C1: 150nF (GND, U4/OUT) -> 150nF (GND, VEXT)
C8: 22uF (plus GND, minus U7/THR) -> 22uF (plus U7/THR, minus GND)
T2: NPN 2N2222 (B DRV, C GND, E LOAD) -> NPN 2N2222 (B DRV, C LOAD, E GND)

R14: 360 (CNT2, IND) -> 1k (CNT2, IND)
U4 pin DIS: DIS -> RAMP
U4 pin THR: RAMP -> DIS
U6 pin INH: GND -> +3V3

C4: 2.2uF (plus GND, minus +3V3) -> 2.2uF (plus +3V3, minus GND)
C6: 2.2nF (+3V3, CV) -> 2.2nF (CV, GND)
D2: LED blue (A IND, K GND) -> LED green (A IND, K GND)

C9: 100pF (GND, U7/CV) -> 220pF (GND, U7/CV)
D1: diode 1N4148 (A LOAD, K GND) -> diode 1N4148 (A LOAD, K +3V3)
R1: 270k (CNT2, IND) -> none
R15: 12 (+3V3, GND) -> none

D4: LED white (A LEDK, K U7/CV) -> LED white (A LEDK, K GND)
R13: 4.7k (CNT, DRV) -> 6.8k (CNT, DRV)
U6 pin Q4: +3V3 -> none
--
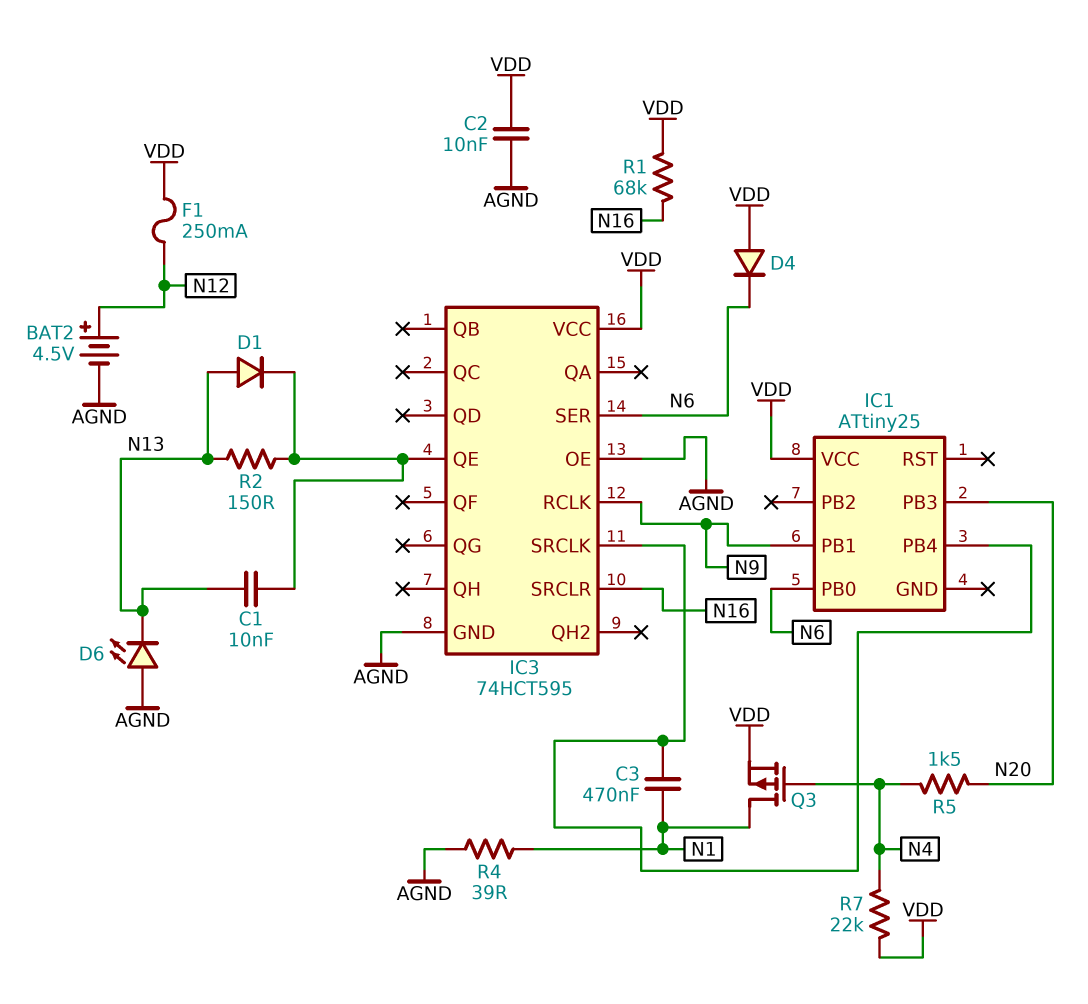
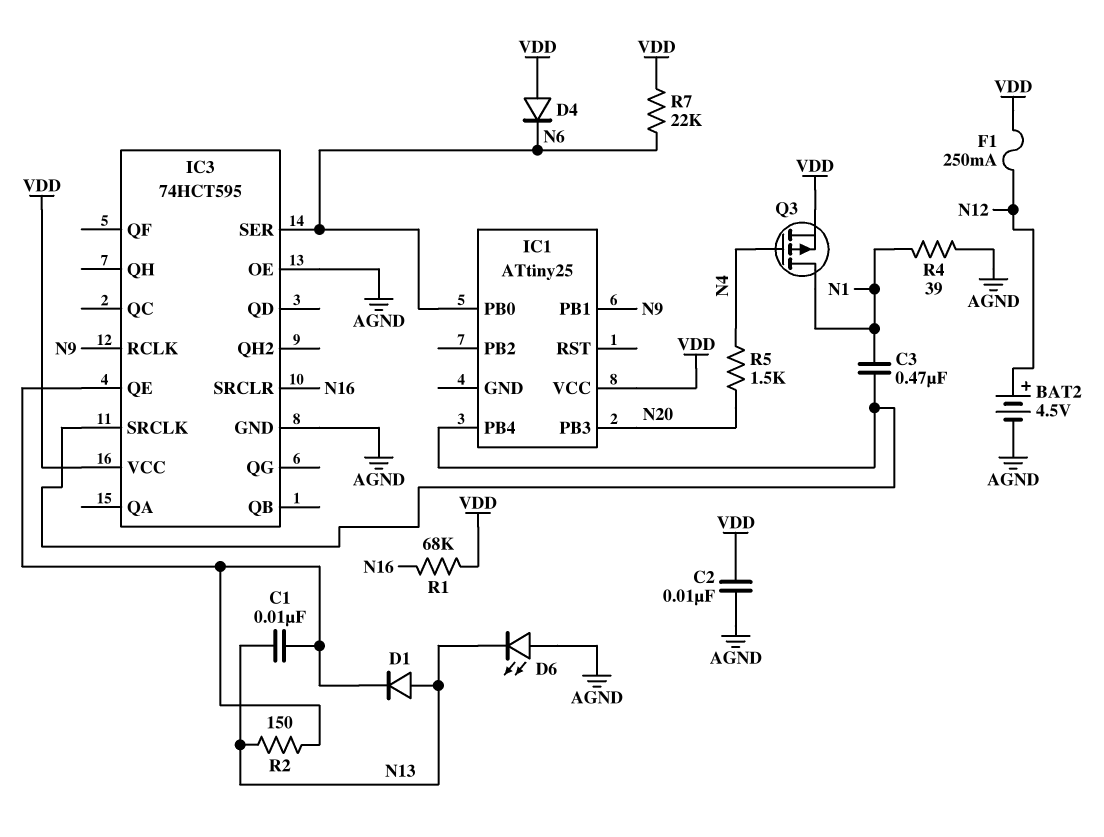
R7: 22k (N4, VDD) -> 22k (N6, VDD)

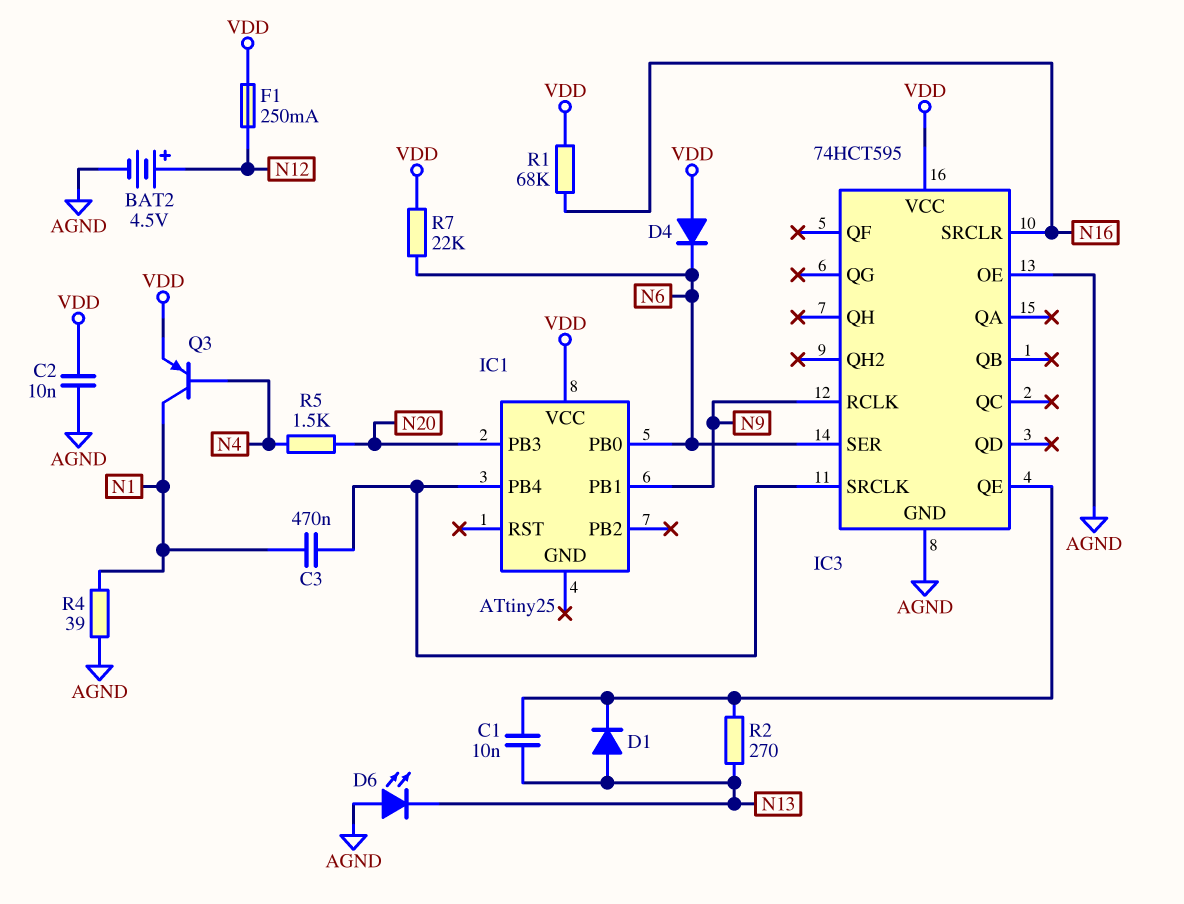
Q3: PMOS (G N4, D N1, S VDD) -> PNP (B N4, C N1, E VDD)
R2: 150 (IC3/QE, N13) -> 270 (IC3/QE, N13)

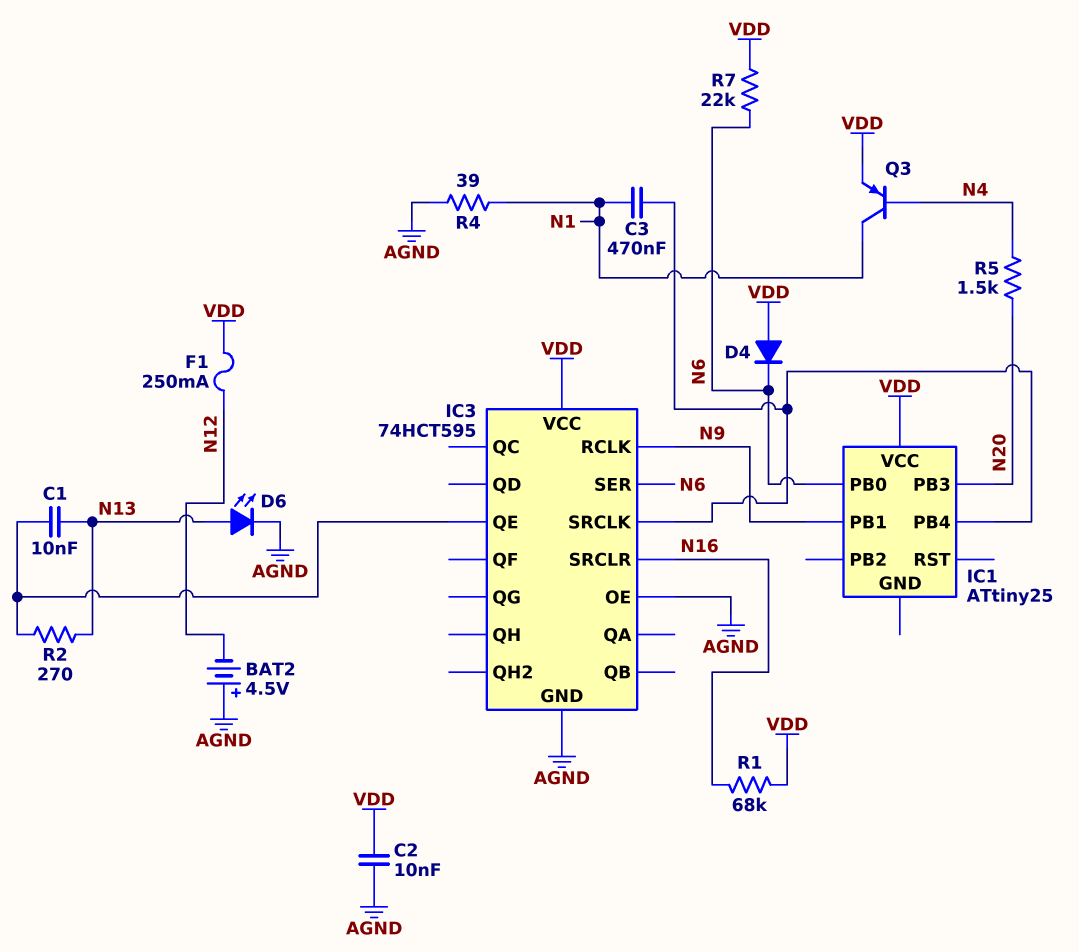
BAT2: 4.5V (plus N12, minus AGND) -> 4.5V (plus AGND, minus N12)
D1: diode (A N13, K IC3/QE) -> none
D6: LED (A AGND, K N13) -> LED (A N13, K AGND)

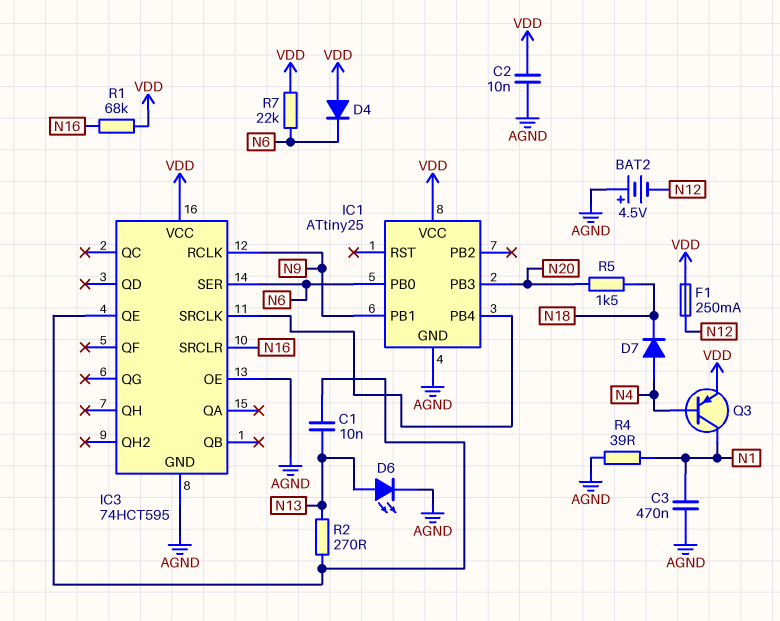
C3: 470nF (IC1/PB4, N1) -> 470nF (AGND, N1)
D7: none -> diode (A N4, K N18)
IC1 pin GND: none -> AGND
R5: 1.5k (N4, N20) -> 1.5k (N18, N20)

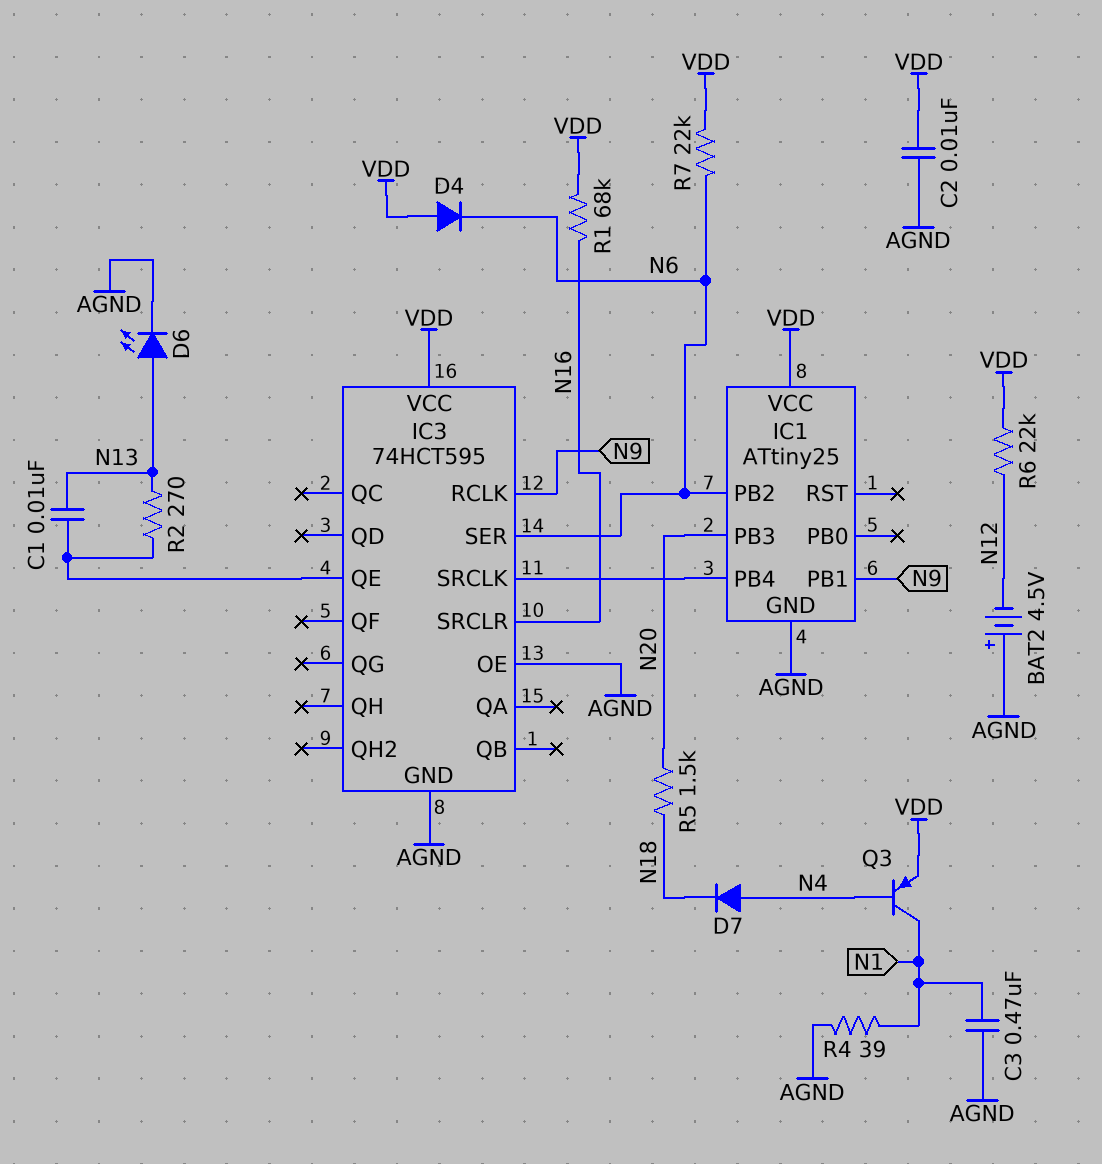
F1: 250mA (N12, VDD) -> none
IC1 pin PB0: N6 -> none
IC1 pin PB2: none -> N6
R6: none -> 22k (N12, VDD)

*EXERCISE*. Please give back exactly the lines of this listing beginning at the line with "U6 pin INH: GND -> +3V3" and ending with the line with "U6 pin Q4: +3V3 -> none", both included, and nothing else.

*RESULT FOR THIS EXERCISE*.
U6 pin INH: GND -> +3V3

C4: 2.2uF (plus GND, minus +3V3) -> 2.2uF (plus +3V3, minus GND)
C6: 2.2nF (+3V3, CV) -> 2.2nF (CV, GND)
D2: LED blue (A IND, K GND) -> LED green (A IND, K GND)

C9: 100pF (GND, U7/CV) -> 220pF (GND, U7/CV)
D1: diode 1N4148 (A LOAD, K GND) -> diode 1N4148 (A LOAD, K +3V3)
R1: 270k (CNT2, IND) -> none
R15: 12 (+3V3, GND) -> none

D4: LED white (A LEDK, K U7/CV) -> LED white (A LEDK, K GND)
R13: 4.7k (CNT, DRV) -> 6.8k (CNT, DRV)
U6 pin Q4: +3V3 -> none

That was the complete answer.